+++ Available data +++
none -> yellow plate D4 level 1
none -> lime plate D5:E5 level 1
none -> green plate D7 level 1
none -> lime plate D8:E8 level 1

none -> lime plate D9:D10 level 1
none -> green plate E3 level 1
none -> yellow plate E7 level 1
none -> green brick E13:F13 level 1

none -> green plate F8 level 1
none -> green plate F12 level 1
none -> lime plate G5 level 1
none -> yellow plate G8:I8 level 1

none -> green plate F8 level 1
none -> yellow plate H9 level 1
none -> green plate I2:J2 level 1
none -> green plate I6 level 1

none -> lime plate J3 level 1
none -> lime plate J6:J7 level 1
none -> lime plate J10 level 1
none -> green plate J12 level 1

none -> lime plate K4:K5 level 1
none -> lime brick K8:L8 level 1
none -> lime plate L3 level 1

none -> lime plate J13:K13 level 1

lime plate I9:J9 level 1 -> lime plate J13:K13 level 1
+++
+++ Available data +++
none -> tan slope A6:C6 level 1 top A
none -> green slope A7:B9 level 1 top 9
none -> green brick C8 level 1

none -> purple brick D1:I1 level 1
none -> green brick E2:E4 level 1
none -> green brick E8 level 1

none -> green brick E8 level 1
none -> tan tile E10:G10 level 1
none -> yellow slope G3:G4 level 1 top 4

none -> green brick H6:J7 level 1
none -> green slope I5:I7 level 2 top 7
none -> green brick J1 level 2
+++
Work instructions:
All lines above from the one with "none -> yellow plate D4 level 1" to the one with "lime plate I9:J9", inclusive, should be copied exactly, and no other lines.

Answer section:
none -> yellow plate D4 level 1
none -> lime plate D5:E5 level 1
none -> green plate D7 level 1
none -> lime plate D8:E8 level 1

none -> lime plate D9:D10 level 1
none -> green plate E3 level 1
none -> yellow plate E7 level 1
none -> green brick E13:F13 level 1

none -> green plate F8 level 1
none -> green plate F12 level 1
none -> lime plate G5 level 1
none -> yellow plate G8:I8 level 1

none -> green plate F8 level 1
none -> yellow plate H9 level 1
none -> green plate I2:J2 level 1
none -> green plate I6 level 1

none -> lime plate J3 level 1
none -> lime plate J6:J7 level 1
none -> lime plate J10 level 1
none -> green plate J12 level 1

none -> lime plate K4:K5 level 1
none -> lime brick K8:L8 level 1
none -> lime plate L3 level 1

none -> lime plate J13:K13 level 1

lime plate I9:J9 level 1 -> lime plate J13:K13 level 1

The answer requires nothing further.